### Problem description
Please read the records below and return each line holding the string "watering".

### Data under study

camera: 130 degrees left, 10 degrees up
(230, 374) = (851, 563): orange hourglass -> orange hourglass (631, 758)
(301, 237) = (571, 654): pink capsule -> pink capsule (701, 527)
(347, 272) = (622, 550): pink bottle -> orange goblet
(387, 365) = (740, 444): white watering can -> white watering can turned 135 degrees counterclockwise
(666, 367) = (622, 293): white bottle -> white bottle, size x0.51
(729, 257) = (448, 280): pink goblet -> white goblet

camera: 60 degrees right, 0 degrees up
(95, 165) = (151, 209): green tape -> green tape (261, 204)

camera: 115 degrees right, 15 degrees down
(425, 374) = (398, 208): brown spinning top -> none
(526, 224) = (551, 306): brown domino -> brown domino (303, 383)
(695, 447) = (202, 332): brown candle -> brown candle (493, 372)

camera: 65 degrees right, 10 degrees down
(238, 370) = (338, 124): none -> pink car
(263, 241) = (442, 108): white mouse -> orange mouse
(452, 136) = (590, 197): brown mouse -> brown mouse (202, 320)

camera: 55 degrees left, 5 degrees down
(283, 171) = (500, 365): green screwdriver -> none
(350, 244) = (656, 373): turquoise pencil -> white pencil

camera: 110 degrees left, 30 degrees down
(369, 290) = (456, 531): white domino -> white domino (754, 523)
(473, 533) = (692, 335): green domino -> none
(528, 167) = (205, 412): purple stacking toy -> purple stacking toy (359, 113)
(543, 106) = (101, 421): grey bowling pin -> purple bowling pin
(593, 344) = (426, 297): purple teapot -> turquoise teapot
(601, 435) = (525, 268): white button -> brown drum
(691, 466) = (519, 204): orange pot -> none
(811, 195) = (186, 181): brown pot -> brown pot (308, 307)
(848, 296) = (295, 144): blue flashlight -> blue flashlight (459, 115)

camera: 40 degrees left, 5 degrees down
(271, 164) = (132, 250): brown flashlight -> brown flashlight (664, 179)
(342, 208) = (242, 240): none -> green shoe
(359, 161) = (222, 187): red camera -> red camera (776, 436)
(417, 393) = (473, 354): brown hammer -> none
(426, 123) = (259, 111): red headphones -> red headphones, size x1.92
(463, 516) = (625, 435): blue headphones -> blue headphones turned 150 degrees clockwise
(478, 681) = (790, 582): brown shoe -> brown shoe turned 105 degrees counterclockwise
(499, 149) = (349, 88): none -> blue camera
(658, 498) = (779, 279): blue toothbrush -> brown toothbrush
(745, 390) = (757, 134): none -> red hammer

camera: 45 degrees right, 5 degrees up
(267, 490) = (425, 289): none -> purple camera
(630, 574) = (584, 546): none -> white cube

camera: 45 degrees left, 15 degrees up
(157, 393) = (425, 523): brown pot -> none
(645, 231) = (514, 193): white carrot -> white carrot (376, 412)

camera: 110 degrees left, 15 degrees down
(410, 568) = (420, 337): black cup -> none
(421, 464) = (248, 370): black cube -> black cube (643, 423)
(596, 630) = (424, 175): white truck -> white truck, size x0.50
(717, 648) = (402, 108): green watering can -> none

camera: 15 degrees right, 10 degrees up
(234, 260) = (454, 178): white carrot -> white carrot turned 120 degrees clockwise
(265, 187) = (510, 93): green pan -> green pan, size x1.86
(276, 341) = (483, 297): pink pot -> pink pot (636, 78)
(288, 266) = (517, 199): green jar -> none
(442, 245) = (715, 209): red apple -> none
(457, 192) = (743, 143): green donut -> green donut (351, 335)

### Response to this task
(387, 365) = (740, 444): white watering can -> white watering can turned 135 degrees counterclockwise
(717, 648) = (402, 108): green watering can -> none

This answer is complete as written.